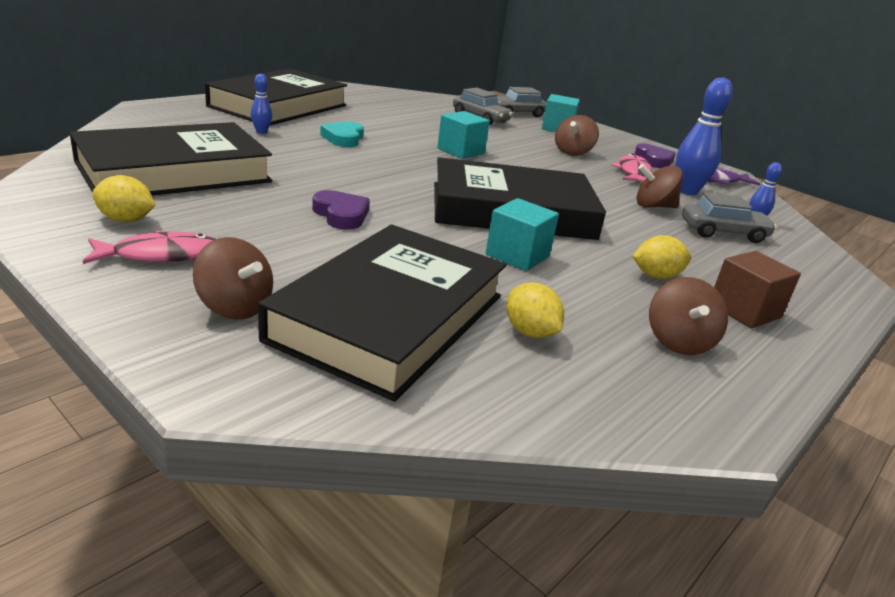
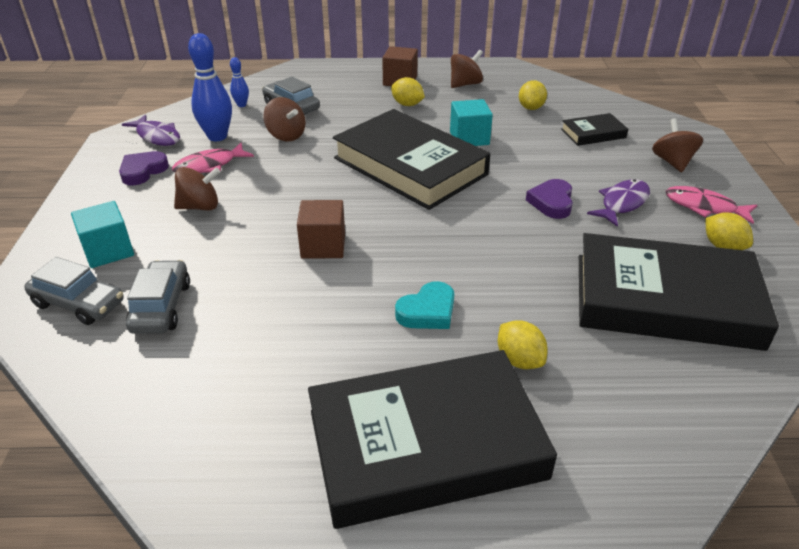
camera: 130 degrees left, 10 degrees up
(261, 132) = (519, 360): blue bowling pin -> yellow lemon
(266, 233) = (622, 203): none -> purple fish
(390, 317) = (593, 133): black book -> black book, size x0.44
(460, 151) = (323, 246): turquoise cube -> brown cube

__Exercise objective__
Transcribe every line of the listing above exactly; skip the pictures.

__Task solution__
camera: 130 degrees left, 10 degrees up
(261, 132) = (519, 360): blue bowling pin -> yellow lemon
(266, 233) = (622, 203): none -> purple fish
(390, 317) = (593, 133): black book -> black book, size x0.44
(460, 151) = (323, 246): turquoise cube -> brown cube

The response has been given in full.